#### Prompt
What is needed is an exact copy of the entries below, with the pictures left out.
[Given records Boundary: Start]
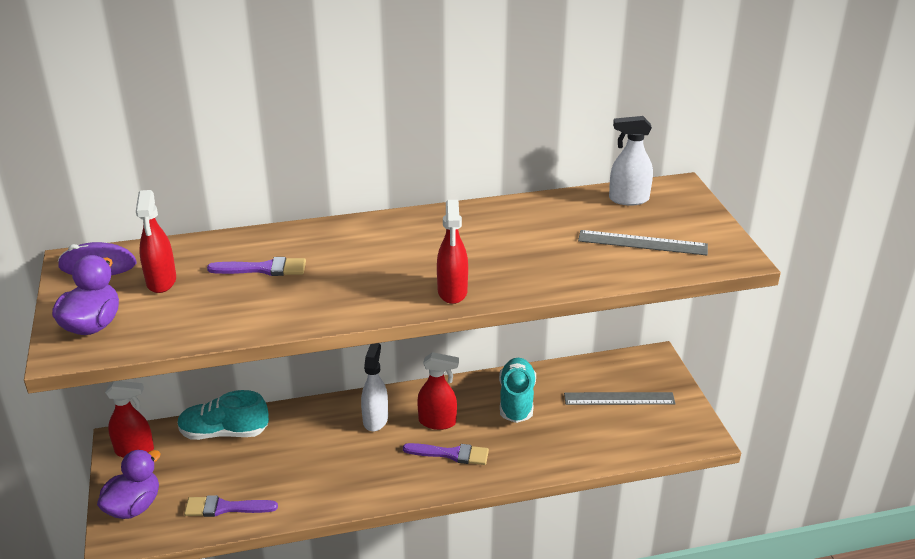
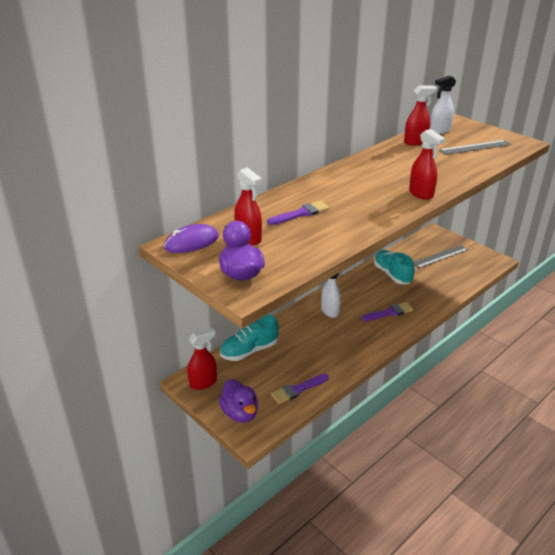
camera: 30 degrees left, 0 degrees up
(134, 506) = (240, 413): purple duck -> purple duck turned 150 degrees clockwise
(437, 422) = (364, 299): red spray bottle -> red spray bottle (415, 142)

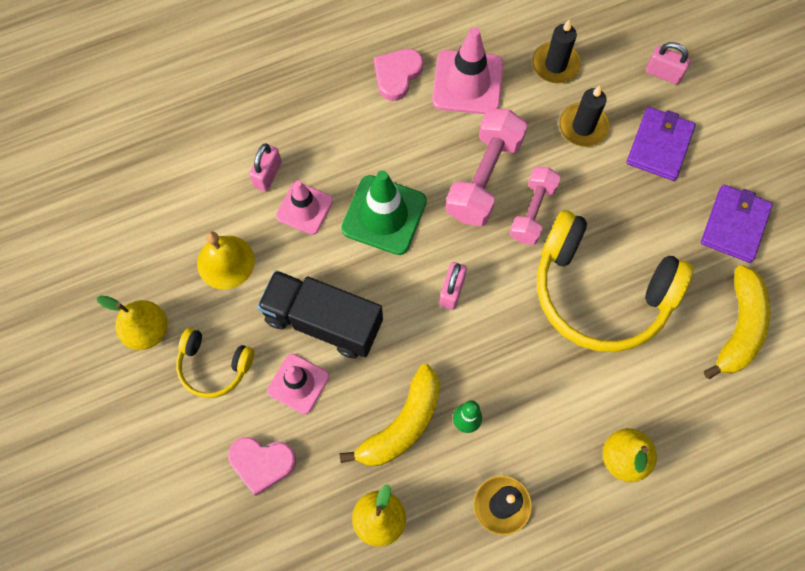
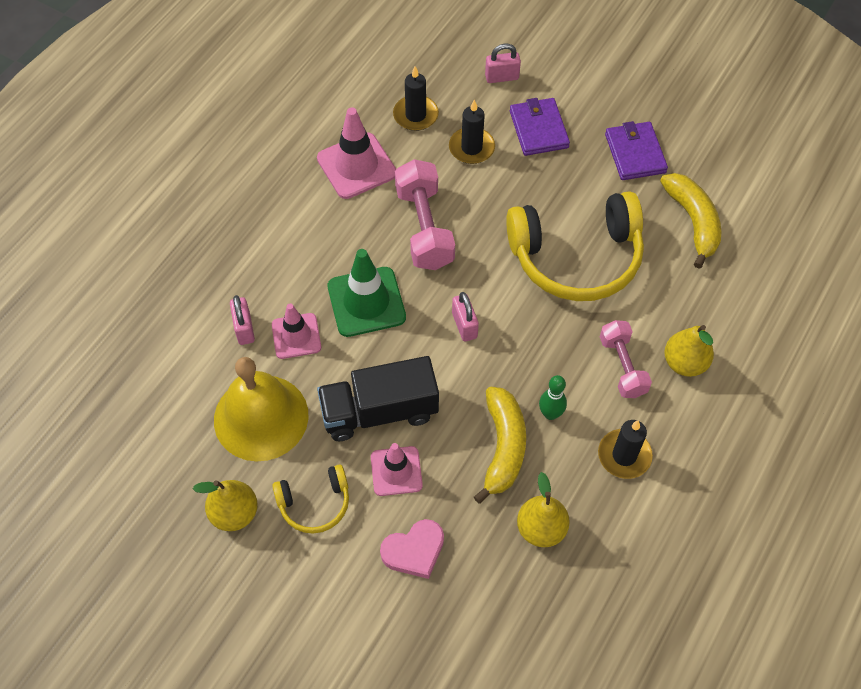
camera: 35 degrees left, 10 degrees down
(225, 262) = (261, 417): yellow bell -> yellow bell, size x1.62
(397, 75) = (294, 192): pink heart -> none
(532, 212) = (481, 231): pink dumbbell -> pink dumbbell (622, 366)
[Given records Boundary: End]
#### Result below
camera: 30 degrees left, 0 degrees up
(134, 506) = (240, 413): purple duck -> purple duck turned 150 degrees clockwise
(437, 422) = (364, 299): red spray bottle -> red spray bottle (415, 142)

camera: 35 degrees left, 10 degrees down
(225, 262) = (261, 417): yellow bell -> yellow bell, size x1.62
(397, 75) = (294, 192): pink heart -> none
(532, 212) = (481, 231): pink dumbbell -> pink dumbbell (622, 366)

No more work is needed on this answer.